> Task description: Pick out and copy every line in the records below that contains the word "power".

> Records for this task:
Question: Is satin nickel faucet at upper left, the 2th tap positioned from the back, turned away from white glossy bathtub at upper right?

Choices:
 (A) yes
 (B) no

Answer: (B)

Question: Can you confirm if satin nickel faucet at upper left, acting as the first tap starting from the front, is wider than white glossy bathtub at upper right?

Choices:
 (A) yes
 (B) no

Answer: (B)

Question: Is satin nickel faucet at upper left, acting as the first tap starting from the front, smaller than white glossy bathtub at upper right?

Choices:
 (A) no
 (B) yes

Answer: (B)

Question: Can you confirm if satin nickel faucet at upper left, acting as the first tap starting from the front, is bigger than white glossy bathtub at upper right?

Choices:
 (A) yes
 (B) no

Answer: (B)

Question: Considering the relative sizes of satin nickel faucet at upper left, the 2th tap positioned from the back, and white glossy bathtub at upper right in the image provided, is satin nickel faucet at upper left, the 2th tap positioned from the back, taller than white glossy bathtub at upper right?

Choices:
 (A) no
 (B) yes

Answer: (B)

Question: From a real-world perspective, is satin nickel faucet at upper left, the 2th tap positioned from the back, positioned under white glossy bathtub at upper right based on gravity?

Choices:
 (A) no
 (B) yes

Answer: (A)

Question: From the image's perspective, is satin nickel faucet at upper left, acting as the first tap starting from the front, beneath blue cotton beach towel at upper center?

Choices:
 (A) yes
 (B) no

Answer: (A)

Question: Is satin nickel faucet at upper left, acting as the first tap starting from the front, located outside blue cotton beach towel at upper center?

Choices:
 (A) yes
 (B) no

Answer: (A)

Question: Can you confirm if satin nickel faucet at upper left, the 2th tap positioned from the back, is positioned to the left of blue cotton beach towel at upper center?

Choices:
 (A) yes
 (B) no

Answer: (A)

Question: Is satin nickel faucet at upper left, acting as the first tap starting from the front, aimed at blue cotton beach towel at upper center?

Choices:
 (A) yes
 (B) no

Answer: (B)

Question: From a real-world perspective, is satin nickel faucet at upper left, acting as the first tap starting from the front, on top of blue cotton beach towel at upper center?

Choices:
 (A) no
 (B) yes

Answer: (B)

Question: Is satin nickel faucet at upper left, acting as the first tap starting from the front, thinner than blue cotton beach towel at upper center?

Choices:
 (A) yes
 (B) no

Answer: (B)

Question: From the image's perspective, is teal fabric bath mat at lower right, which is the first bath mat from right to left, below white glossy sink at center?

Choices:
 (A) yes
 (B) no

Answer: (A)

---

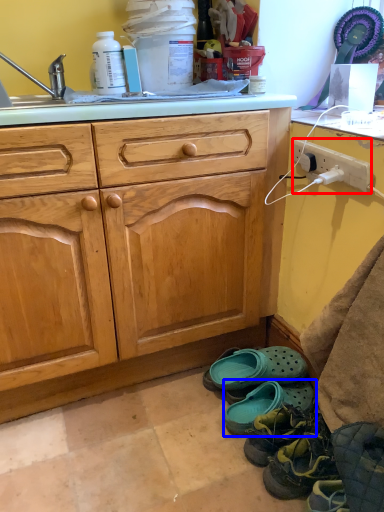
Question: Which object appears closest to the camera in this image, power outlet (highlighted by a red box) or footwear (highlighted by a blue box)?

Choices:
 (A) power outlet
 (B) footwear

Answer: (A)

> Final answer:
Question: Which object appears closest to the camera in this image, power outlet (highlighted by a red box) or footwear (highlighted by a blue box)?
 (A) power outlet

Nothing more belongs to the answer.